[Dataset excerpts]
━━━━

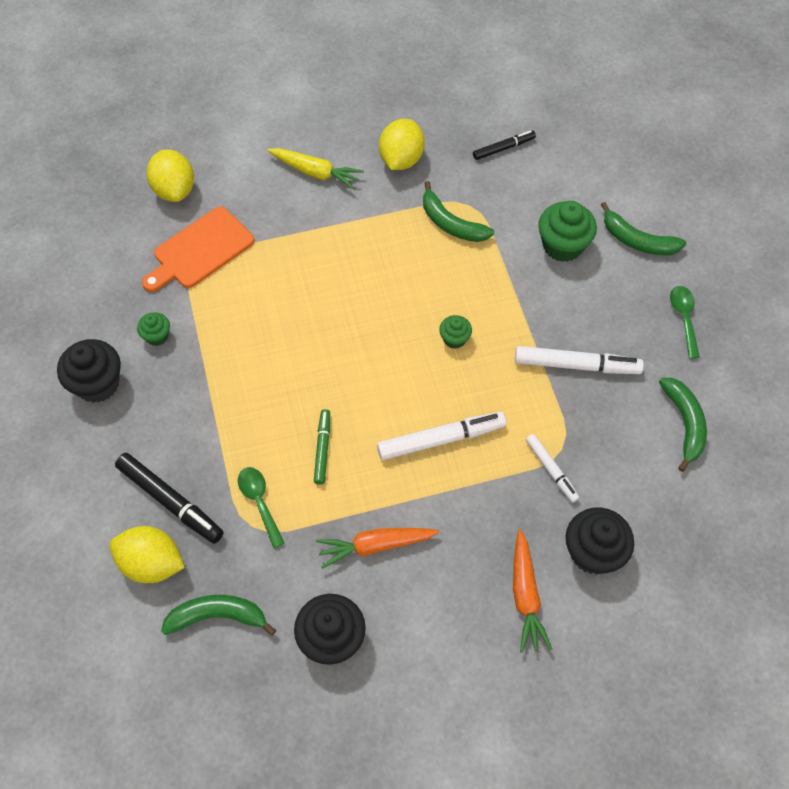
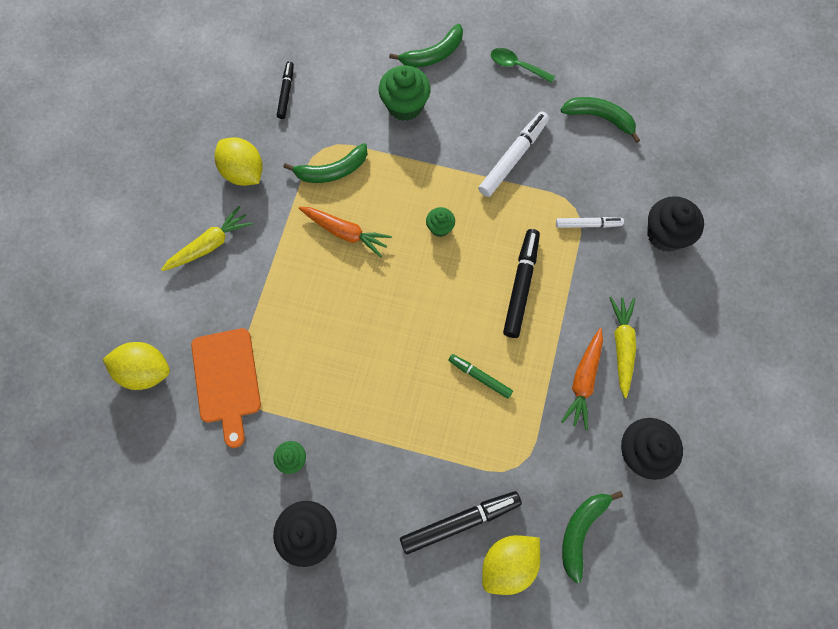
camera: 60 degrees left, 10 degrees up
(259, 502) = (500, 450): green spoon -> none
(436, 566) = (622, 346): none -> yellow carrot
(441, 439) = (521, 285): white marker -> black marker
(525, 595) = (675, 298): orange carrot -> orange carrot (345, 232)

━━━━

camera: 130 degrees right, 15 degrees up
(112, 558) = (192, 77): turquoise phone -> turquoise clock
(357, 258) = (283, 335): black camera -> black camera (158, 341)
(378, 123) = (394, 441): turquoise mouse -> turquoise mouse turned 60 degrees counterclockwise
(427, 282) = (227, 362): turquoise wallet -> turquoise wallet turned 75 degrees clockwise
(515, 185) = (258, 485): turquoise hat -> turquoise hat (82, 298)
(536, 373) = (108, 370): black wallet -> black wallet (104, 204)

━━━━

YOUR ASSIGNMENT -
A complete answer gives every line of the data that includes "wallet".

SOLUTION -
(427, 282) = (227, 362): turquoise wallet -> turquoise wallet turned 75 degrees clockwise
(536, 373) = (108, 370): black wallet -> black wallet (104, 204)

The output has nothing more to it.